» TASK DETAILS
Nothing but the lines from the one containing "J3 pin 1: GND -> N7" through the last line of the records below should be copied, exactly and without pictures.

--*--

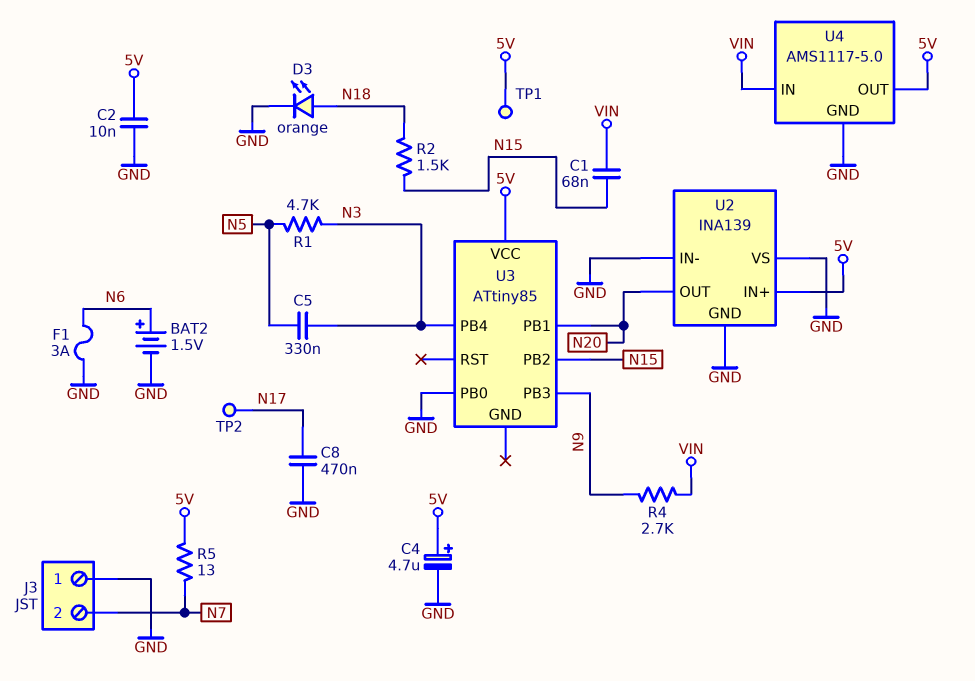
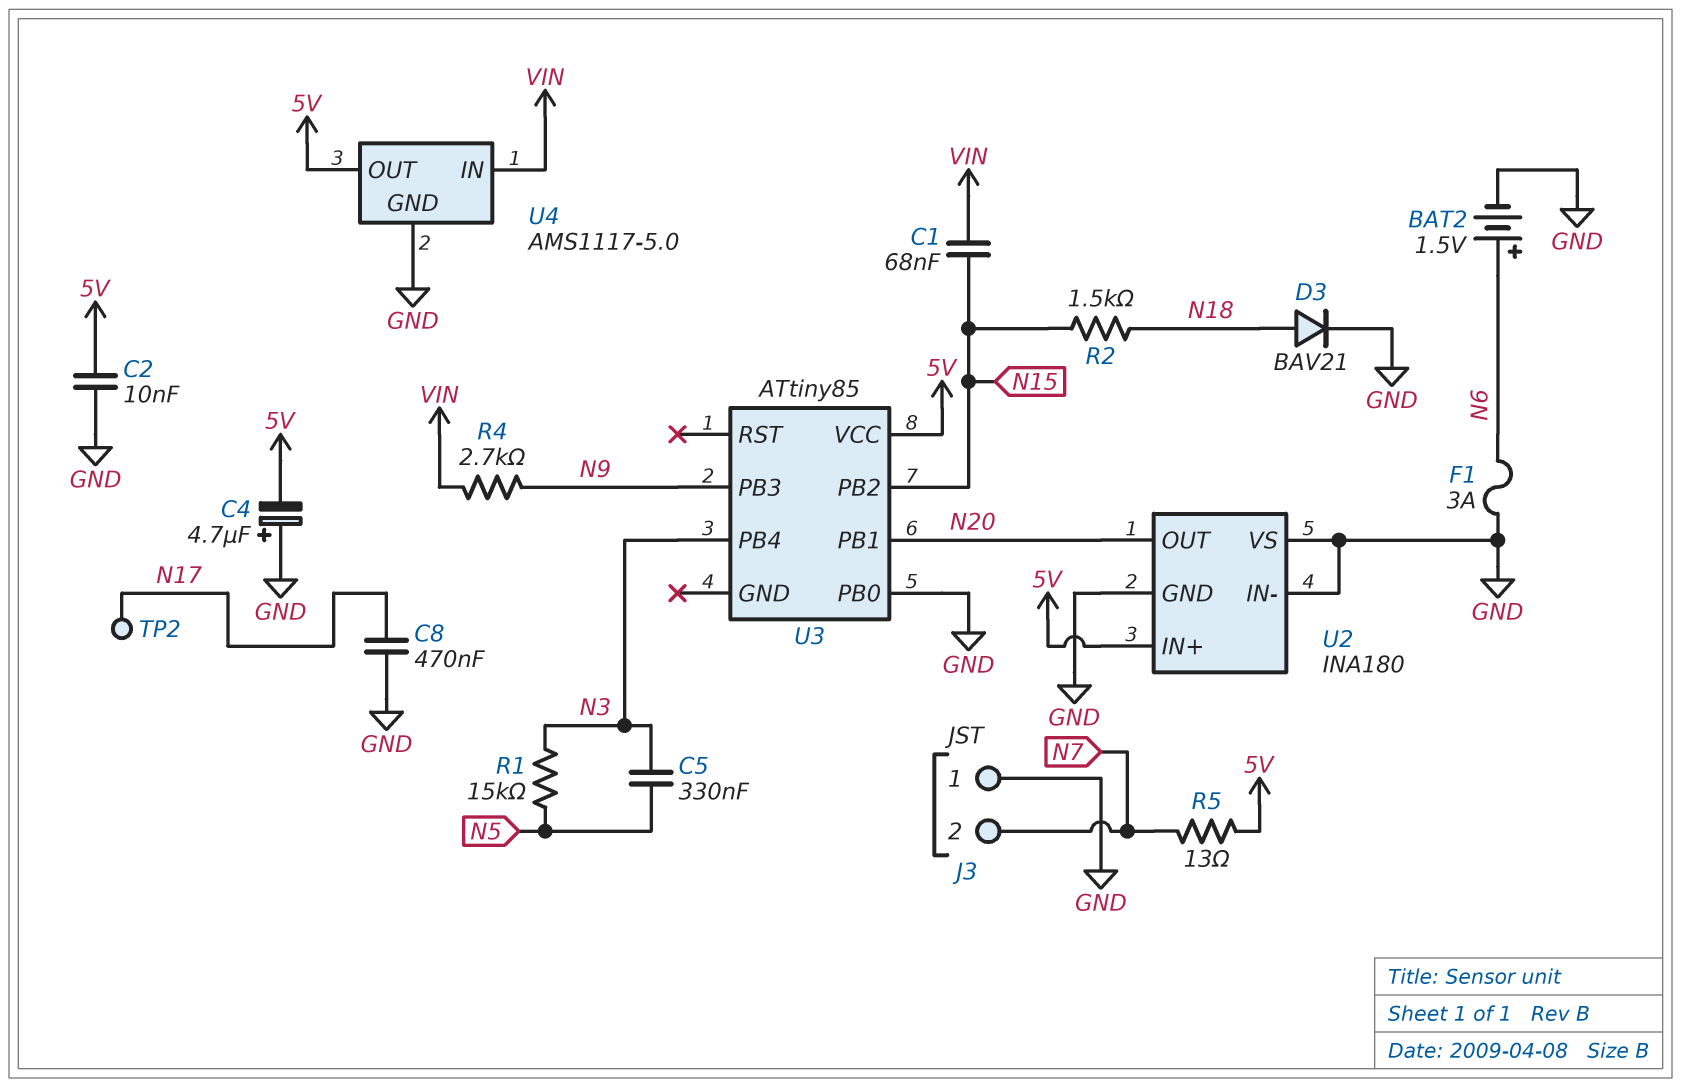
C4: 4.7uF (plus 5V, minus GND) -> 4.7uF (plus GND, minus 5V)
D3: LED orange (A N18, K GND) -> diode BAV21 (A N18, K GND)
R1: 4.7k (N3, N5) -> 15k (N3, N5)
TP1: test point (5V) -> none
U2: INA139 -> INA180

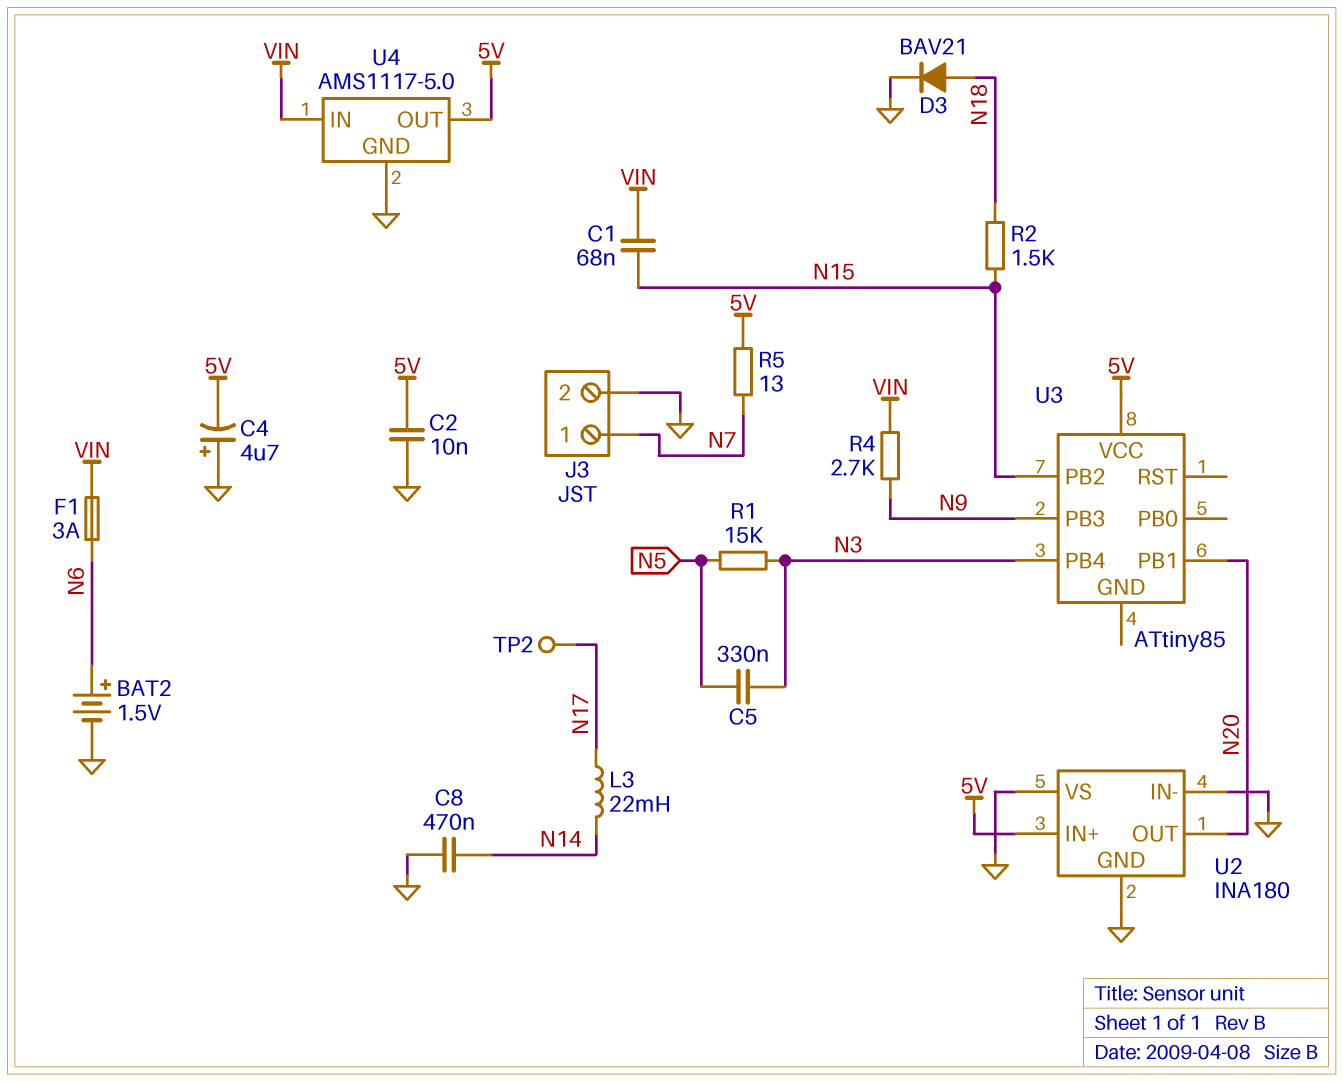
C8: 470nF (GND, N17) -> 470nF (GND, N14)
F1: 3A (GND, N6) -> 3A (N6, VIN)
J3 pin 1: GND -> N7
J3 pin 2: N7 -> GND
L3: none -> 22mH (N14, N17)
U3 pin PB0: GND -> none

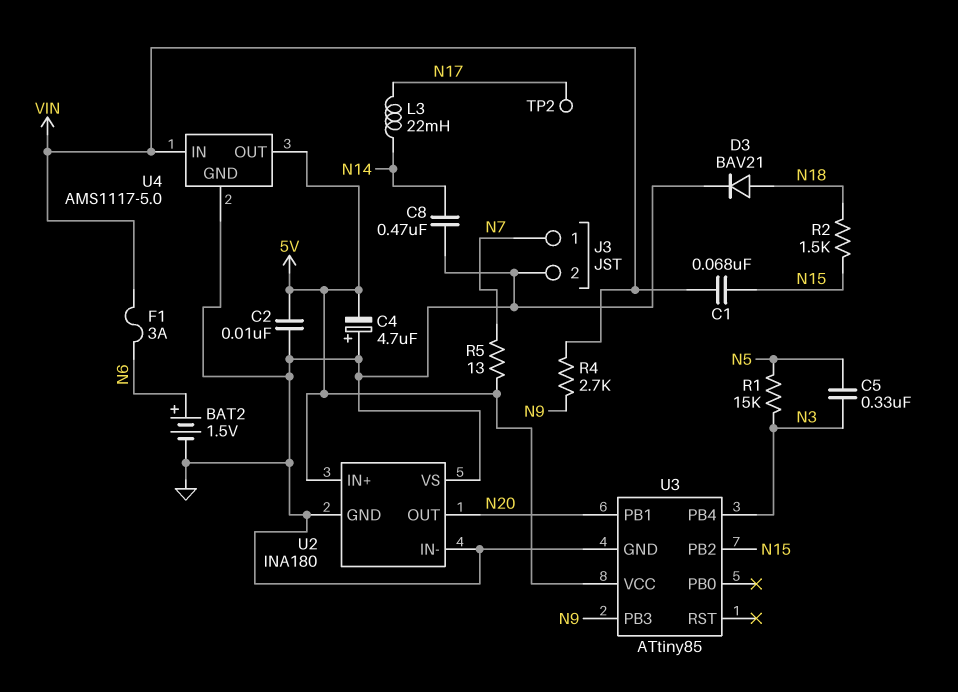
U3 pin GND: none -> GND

--*--

» RESPONSE TO THIS EXERCISE
J3 pin 1: GND -> N7
J3 pin 2: N7 -> GND
L3: none -> 22mH (N14, N17)
U3 pin PB0: GND -> none

U3 pin GND: none -> GND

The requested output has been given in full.